Data section

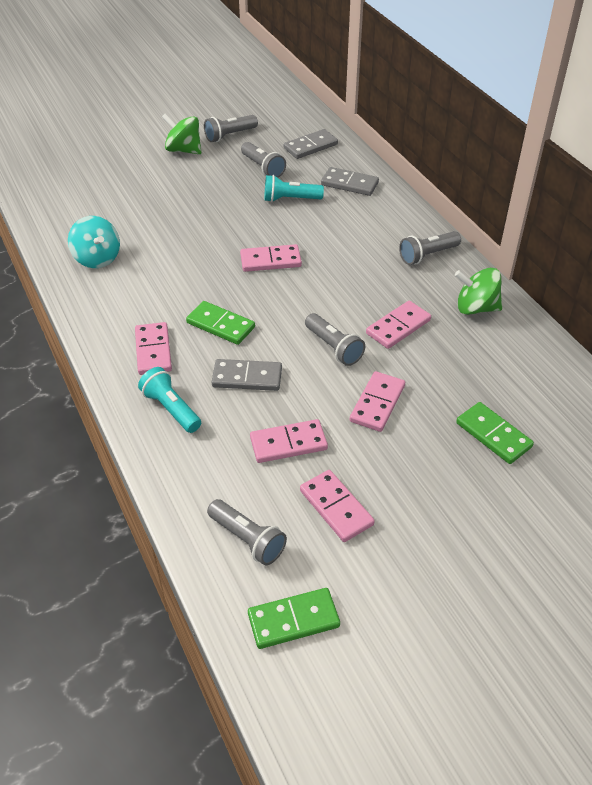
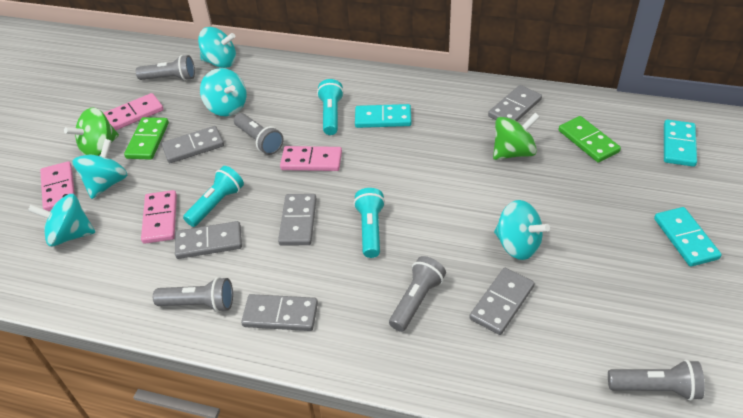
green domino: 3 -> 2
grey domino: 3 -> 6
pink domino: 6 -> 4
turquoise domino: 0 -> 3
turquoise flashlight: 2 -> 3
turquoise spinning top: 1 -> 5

Required action
Lines that contain "turquoise" are the result; find them in the entries above and copy each one.

Answer to the exercise
turquoise domino: 0 -> 3
turquoise flashlight: 2 -> 3
turquoise spinning top: 1 -> 5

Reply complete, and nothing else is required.